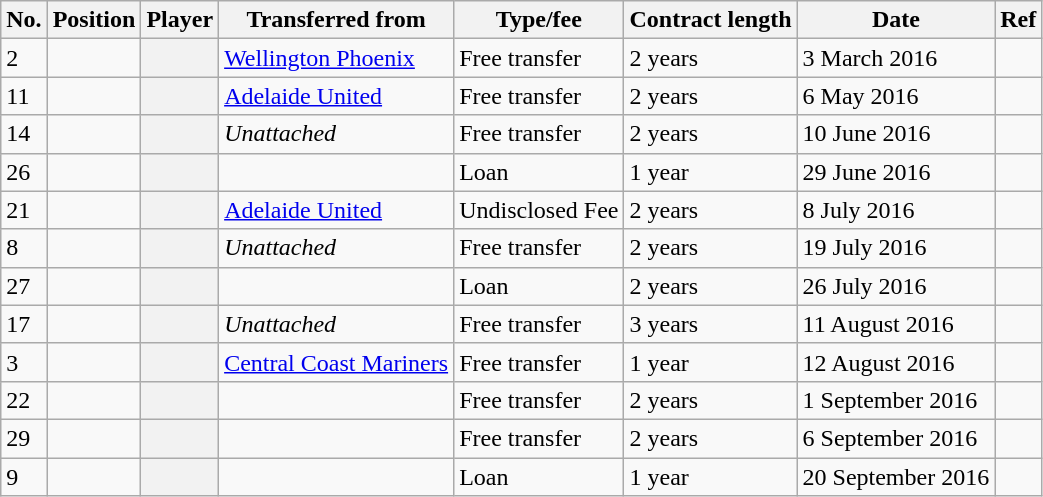
2 (24, 58)
8 (24, 248)
3 years (710, 324)
Ref (1018, 20)
6 May 2016 (896, 96)
Wellington Phoenix (336, 58)
26 (24, 172)
Central Coast Mariners (336, 362)
26 July 2016 (896, 286)
Player (180, 20)
Type/fee (539, 20)
11 (24, 96)
Undisclosed Fee (539, 210)
Date (896, 20)
1 September 2016 (896, 400)
3 (24, 362)
No. (24, 20)
29 June 2016 (896, 172)
Transferred from (336, 20)
14 (24, 134)
12 August 2016 (896, 362)
Position (94, 20)
11 August 2016 (896, 324)
3 March 2016 (896, 58)
27 (24, 286)
10 June 2016 (896, 134)
17 (24, 324)
8 July 2016 (896, 210)
9 (24, 477)
20 September 2016 (896, 477)
19 July 2016 (896, 248)
21 (24, 210)
Contract length (710, 20)
22 (24, 400)
6 September 2016 (896, 438)
29 (24, 438)
Locate the cell with the specified text and output its (X, Y) center coordinate. 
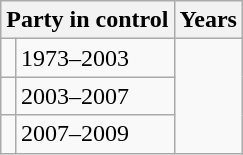
Years (208, 20)
1973–2003 (94, 58)
2003–2007 (94, 96)
Party in control (88, 20)
2007–2009 (94, 134)
Search for the cell housing the specified text and yield its [X, Y] center coordinate. 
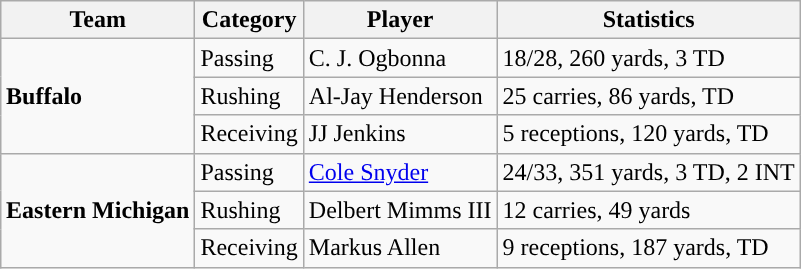
Player [400, 20]
Statistics [648, 20]
25 carries, 86 yards, TD [648, 96]
18/28, 260 yards, 3 TD [648, 58]
Eastern Michigan [98, 210]
C. J. Ogbonna [400, 58]
Al-Jay Henderson [400, 96]
JJ Jenkins [400, 134]
Team [98, 20]
Cole Snyder [400, 172]
12 carries, 49 yards [648, 210]
Buffalo [98, 96]
Delbert Mimms III [400, 210]
9 receptions, 187 yards, TD [648, 248]
5 receptions, 120 yards, TD [648, 134]
Category [249, 20]
24/33, 351 yards, 3 TD, 2 INT [648, 172]
Markus Allen [400, 248]
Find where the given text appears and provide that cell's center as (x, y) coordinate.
* * *
Arrange all the records above as a JSON list of strings, one string for each line and no blank lines. Leave the pictures out.

Solution for this exercise -
[
  "2 (24, 58)",
  "8 (24, 248)",
  "3 years (710, 324)",
  "Ref (1018, 20)",
  "6 May 2016 (896, 96)",
  "Wellington Phoenix (336, 58)",
  "26 (24, 172)",
  "Central Coast Mariners (336, 362)",
  "26 July 2016 (896, 286)",
  "Player (180, 20)",
  "Type/fee (539, 20)",
  "11 (24, 96)",
  "Undisclosed Fee (539, 210)",
  "Date (896, 20)",
  "1 September 2016 (896, 400)",
  "3 (24, 362)",
  "No. (24, 20)",
  "29 June 2016 (896, 172)",
  "Transferred from (336, 20)",
  "14 (24, 134)",
  "12 August 2016 (896, 362)",
  "Position (94, 20)",
  "11 August 2016 (896, 324)",
  "3 March 2016 (896, 58)",
  "27 (24, 286)",
  "10 June 2016 (896, 134)",
  "17 (24, 324)",
  "8 July 2016 (896, 210)",
  "9 (24, 477)",
  "20 September 2016 (896, 477)",
  "19 July 2016 (896, 248)",
  "21 (24, 210)",
  "Contract length (710, 20)",
  "22 (24, 400)",
  "6 September 2016 (896, 438)",
  "29 (24, 438)",
  "Locate the cell with the specified text and output its (X, Y) center coordinate. ",
  "Years (208, 20)",
  "1973–2003 (94, 58)",
  "2003–2007 (94, 96)",
  "Party in control (88, 20)",
  "2007–2009 (94, 134)",
  "Search for the cell housing the specified text and yield its [X, Y] center coordinate. ",
  "Player [400, 20]",
  "Statistics [648, 20]",
  "25 carries, 86 yards, TD [648, 96]",
  "18/28, 260 yards, 3 TD [648, 58]",
  "Eastern Michigan [98, 210]",
  "C. J. Ogbonna [400, 58]",
  "Al-Jay Henderson [400, 96]",
  "JJ Jenkins [400, 134]",
  "Team [98, 20]",
  "Cole Snyder [400, 172]",
  "12 carries, 49 yards [648, 210]",
  "Buffalo [98, 96]",
  "Delbert Mimms III [400, 210]",
  "9 receptions, 187 yards, TD [648, 248]",
  "5 receptions, 120 yards, TD [648, 134]",
  "Category [249, 20]",
  "24/33, 351 yards, 3 TD, 2 INT [648, 172]",
  "Markus Allen [400, 248]",
  "Find where the given text appears and provide that cell's center as (x, y) coordinate."
]